Remote sensing images with detections:
-----

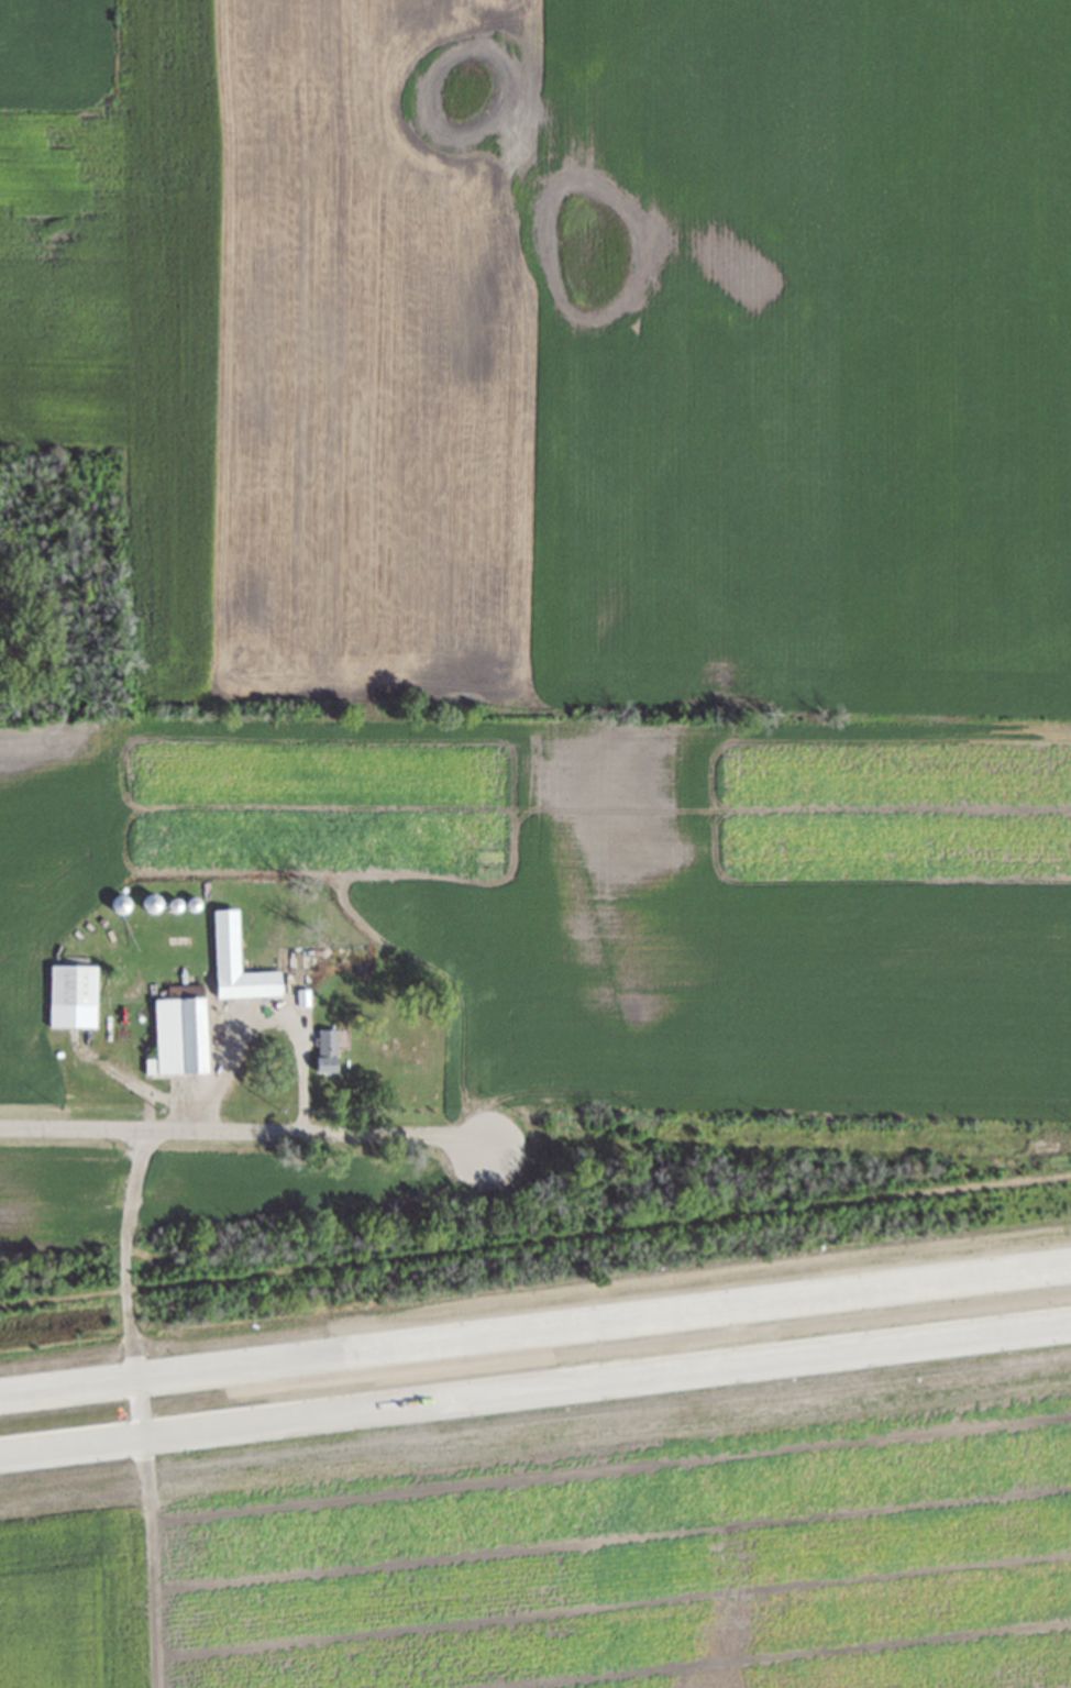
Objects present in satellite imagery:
crop: (575, 531)
building: (237, 962)
building: (73, 995)
road: (267, 1017)
building: (180, 1032)
building: (327, 1049)
road: (251, 1134)
road: (127, 1282)
road: (535, 1326)
road: (606, 1375)
road: (70, 1442)
crop: (576, 1544)
road: (147, 1560)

-----

What you need to do -> Go through the entries above, and wherever a line holds the word "building", copy that line.

Solution to this problem ->
building: (237, 962)
building: (73, 995)
building: (180, 1032)
building: (327, 1049)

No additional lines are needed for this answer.